RECORDS FOR THE EXERCISE:
________________

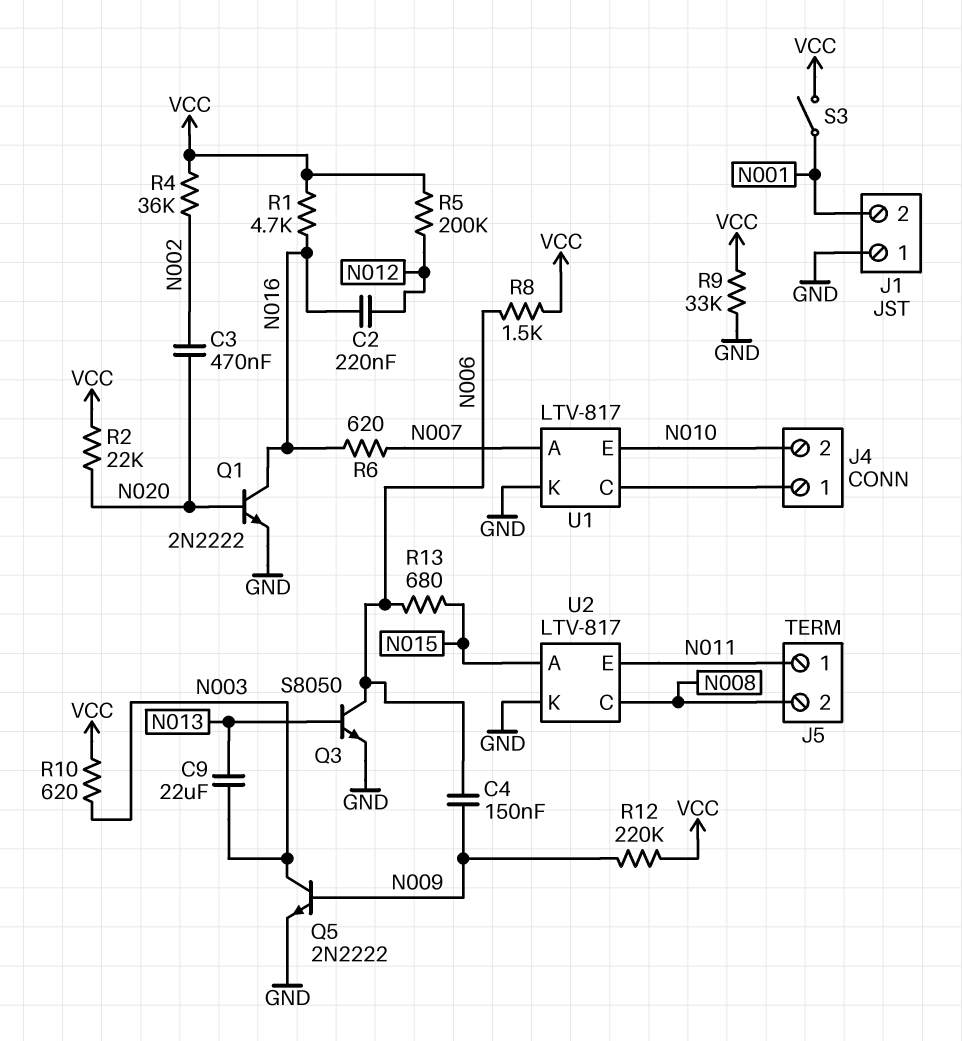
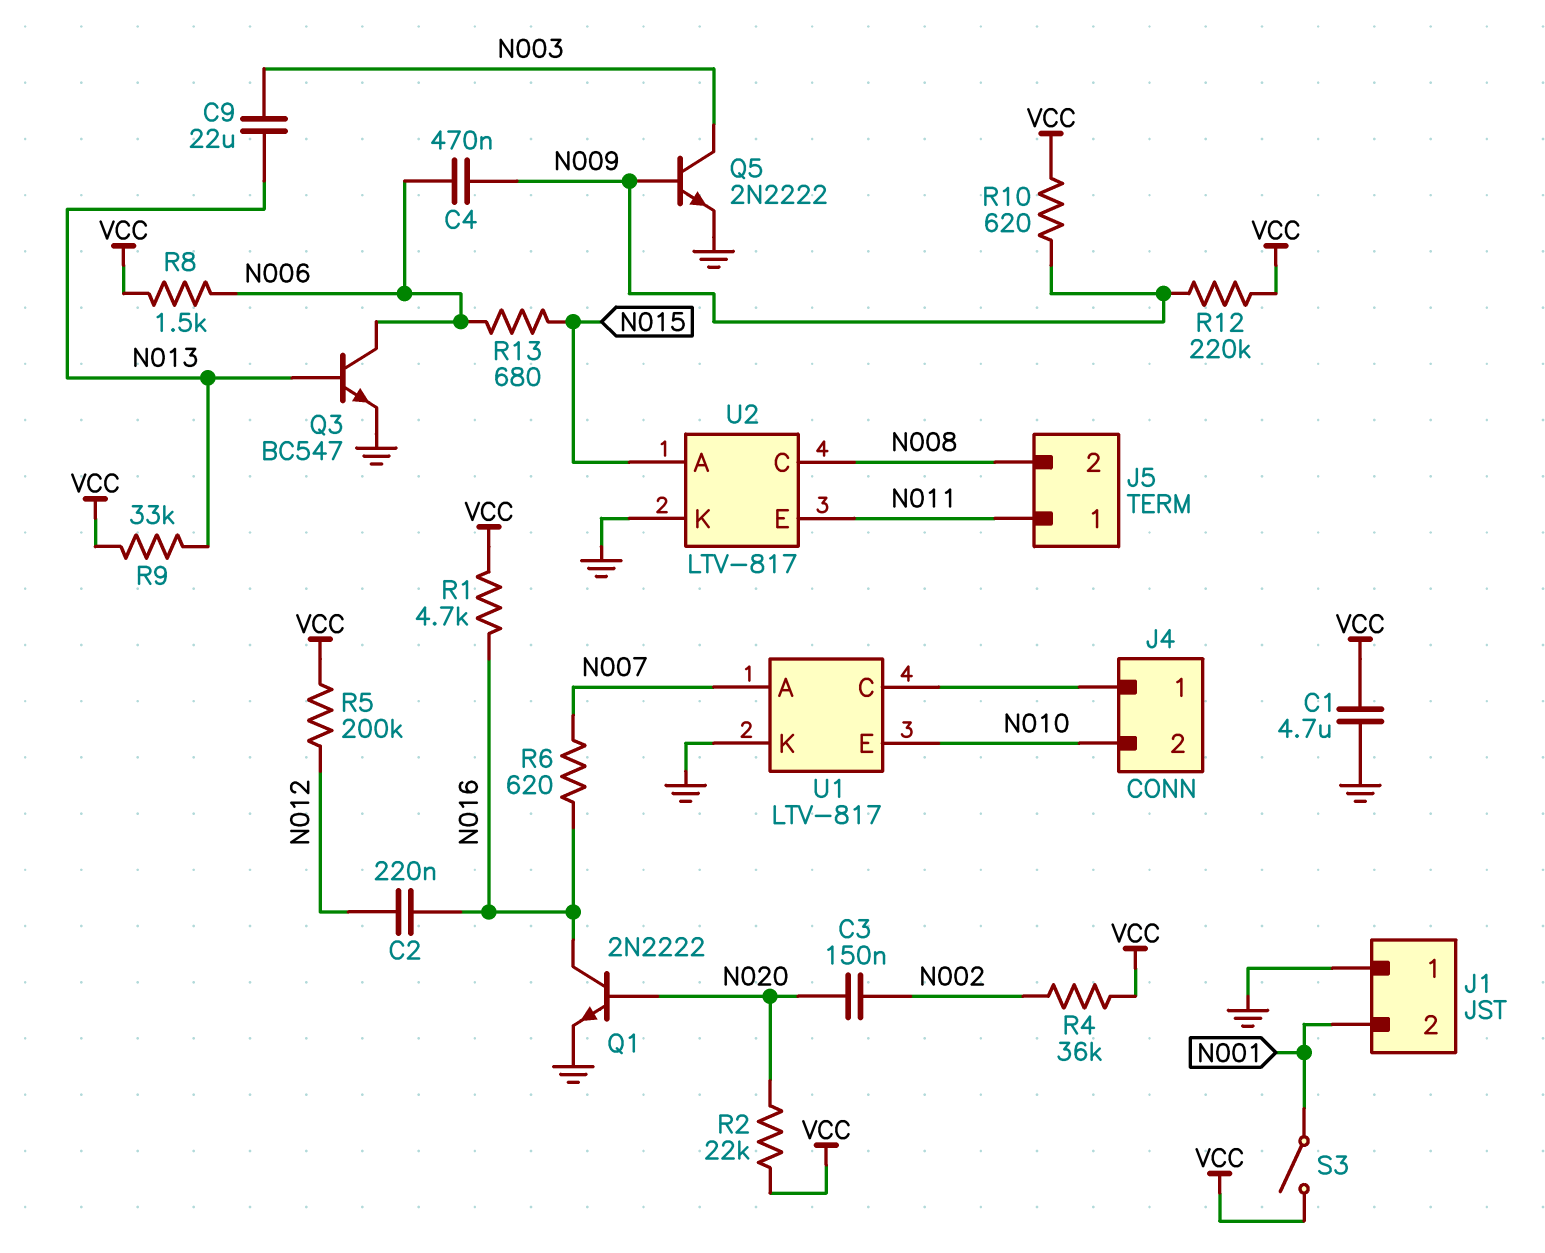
C1: none -> 4.7uF (GND, VCC)
C3: 470nF (N002, N020) -> 150nF (N002, N020)
C4: 150nF (N006, N009) -> 470nF (N006, N009)
Q3: NPN S8050 (B N013, C N006, E GND) -> NPN BC547 (B N013, C N006, E GND)
R9: 33k (GND, VCC) -> 33k (N013, VCC)
R10: 620 (N003, VCC) -> 620 (N009, VCC)

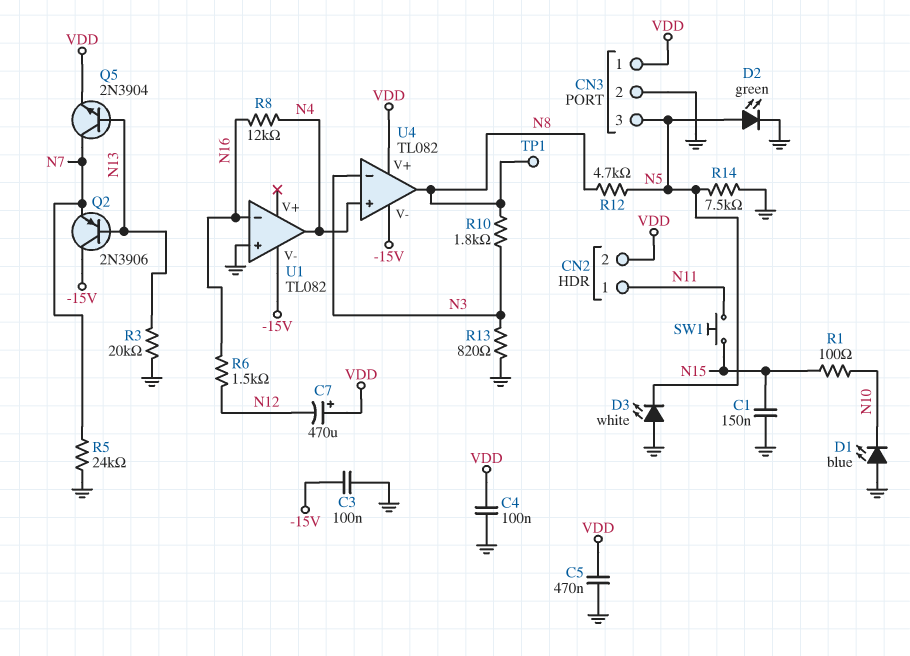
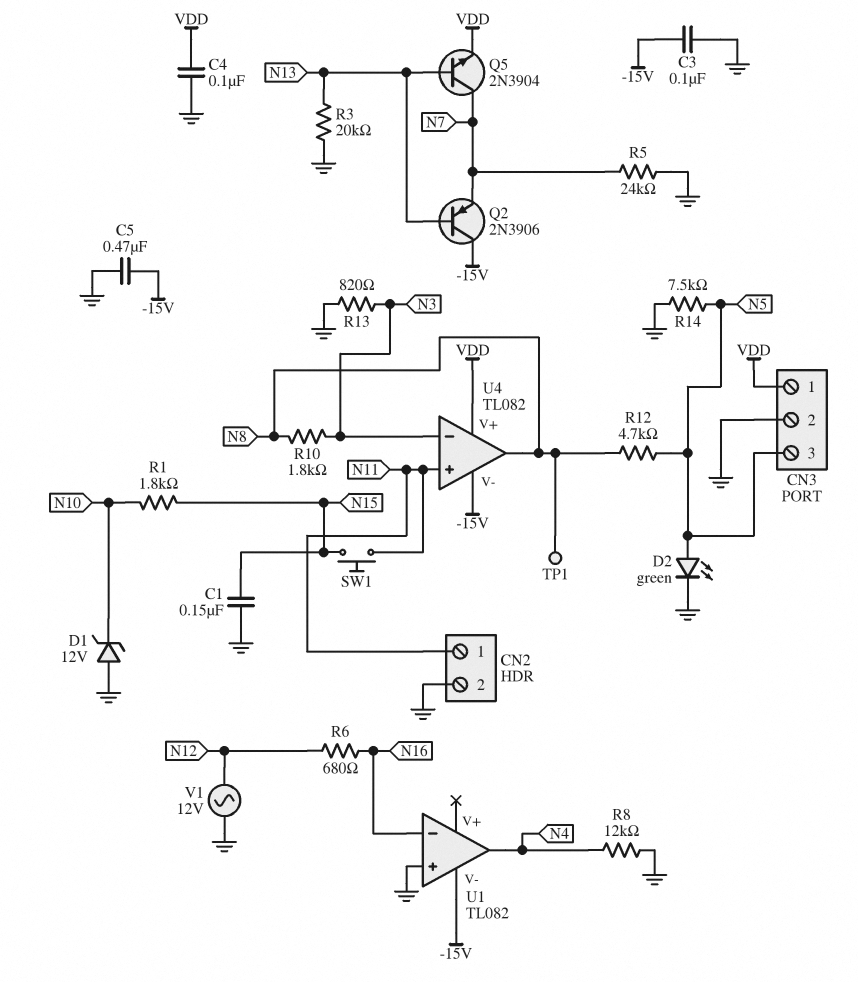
C5: 470nF (GND, VDD) -> 470nF (-15V, GND)
C7: 470uF (plus VDD, minus N12) -> none
CN2 pin 2: VDD -> GND
D1: LED blue (A GND, K N10) -> zener 12V (A GND, K N10)
D3: LED white (A GND, K N5) -> none
R1: 100 (N10, N15) -> 1.8k (N10, N15)
R6: 1.5k (N12, N16) -> 680 (N12, N16)
R8: 12k (N4, N16) -> 12k (GND, N4)
U4 pin in+: N4 -> N11
V1: none -> AC 12V (GND, N12)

________________

GOAL OF THE EXERCISE: Reproduce exactly the line containing "C7: 470uF (plus VDD, minus N12) -> none" and all lines after it through the end of the listing above; leave out every earlier line.

ANSWER TO THIS PROBLEM:
C7: 470uF (plus VDD, minus N12) -> none
CN2 pin 2: VDD -> GND
D1: LED blue (A GND, K N10) -> zener 12V (A GND, K N10)
D3: LED white (A GND, K N5) -> none
R1: 100 (N10, N15) -> 1.8k (N10, N15)
R6: 1.5k (N12, N16) -> 680 (N12, N16)
R8: 12k (N4, N16) -> 12k (GND, N4)
U4 pin in+: N4 -> N11
V1: none -> AC 12V (GND, N12)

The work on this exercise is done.